***** THE DATA
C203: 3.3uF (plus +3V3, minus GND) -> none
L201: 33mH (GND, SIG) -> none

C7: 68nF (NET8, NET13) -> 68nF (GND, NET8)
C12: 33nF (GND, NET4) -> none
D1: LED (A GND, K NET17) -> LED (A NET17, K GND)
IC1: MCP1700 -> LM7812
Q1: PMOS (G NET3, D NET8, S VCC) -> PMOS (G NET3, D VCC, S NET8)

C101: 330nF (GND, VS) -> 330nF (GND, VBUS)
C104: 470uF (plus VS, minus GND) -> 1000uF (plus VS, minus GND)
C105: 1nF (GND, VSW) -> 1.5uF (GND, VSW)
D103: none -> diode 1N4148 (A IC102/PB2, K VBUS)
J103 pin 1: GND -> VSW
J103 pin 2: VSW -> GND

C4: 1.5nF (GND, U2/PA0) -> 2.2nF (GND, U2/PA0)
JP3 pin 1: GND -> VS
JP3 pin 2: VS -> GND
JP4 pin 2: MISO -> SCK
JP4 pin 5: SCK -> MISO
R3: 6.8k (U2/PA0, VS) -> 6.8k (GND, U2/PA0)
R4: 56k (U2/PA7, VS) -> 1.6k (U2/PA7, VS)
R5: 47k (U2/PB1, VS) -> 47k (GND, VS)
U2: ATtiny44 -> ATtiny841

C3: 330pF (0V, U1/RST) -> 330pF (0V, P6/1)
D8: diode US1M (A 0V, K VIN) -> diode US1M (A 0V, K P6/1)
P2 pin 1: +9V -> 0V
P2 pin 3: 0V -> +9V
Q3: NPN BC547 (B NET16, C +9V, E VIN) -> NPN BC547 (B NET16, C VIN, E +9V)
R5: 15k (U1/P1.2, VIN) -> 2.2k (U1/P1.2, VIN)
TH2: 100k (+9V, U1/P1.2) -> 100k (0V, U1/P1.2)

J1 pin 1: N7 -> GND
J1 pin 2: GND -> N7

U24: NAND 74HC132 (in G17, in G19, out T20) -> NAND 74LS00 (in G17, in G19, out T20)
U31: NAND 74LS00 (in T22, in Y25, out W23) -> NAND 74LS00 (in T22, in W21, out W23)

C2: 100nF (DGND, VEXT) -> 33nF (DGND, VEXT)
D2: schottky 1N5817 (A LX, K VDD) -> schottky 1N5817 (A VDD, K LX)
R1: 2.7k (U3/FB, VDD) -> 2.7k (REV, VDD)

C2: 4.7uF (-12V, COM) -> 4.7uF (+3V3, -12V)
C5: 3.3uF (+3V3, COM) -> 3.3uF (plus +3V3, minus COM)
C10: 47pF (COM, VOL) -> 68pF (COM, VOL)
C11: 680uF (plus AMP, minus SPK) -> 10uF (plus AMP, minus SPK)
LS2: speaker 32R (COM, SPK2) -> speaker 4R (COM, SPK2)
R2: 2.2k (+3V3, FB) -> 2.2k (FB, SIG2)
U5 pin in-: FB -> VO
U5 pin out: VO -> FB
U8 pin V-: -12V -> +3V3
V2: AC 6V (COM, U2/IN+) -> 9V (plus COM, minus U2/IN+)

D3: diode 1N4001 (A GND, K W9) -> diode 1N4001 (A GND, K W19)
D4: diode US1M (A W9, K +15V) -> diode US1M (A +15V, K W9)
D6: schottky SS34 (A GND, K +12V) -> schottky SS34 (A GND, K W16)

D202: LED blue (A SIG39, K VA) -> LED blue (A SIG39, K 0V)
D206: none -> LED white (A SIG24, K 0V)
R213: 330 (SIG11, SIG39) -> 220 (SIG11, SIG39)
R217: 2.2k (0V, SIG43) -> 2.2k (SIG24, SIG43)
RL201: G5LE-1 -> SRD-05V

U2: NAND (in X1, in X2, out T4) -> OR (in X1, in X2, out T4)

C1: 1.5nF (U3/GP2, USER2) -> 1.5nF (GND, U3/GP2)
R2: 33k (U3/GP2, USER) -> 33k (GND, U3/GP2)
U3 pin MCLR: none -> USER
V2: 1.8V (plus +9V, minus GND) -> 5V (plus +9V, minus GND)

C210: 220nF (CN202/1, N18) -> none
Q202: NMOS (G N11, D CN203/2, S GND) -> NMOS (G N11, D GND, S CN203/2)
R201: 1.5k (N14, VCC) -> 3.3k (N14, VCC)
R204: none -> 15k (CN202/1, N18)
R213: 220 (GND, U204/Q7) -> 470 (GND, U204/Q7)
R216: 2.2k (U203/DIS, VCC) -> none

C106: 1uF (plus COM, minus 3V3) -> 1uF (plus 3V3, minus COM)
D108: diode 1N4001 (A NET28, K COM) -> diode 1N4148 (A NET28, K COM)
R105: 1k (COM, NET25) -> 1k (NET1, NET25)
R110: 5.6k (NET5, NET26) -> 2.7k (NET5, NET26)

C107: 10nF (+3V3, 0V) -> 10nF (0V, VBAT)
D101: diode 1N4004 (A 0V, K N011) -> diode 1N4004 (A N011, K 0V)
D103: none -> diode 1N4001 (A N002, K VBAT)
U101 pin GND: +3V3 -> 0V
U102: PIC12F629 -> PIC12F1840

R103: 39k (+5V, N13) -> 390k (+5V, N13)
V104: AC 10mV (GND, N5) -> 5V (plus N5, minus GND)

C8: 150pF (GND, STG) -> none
**********
TASK INSTRUCTIONS — Look above for the line containing "D2: schottky 1N5817". Output from there through the line containing "C10: 47pF (COM, VOL) -> 68pF (COM, VOL)", exactly and inclusively.

RESULT OF THIS EXERCISE —
D2: schottky 1N5817 (A LX, K VDD) -> schottky 1N5817 (A VDD, K LX)
R1: 2.7k (U3/FB, VDD) -> 2.7k (REV, VDD)

C2: 4.7uF (-12V, COM) -> 4.7uF (+3V3, -12V)
C5: 3.3uF (+3V3, COM) -> 3.3uF (plus +3V3, minus COM)
C10: 47pF (COM, VOL) -> 68pF (COM, VOL)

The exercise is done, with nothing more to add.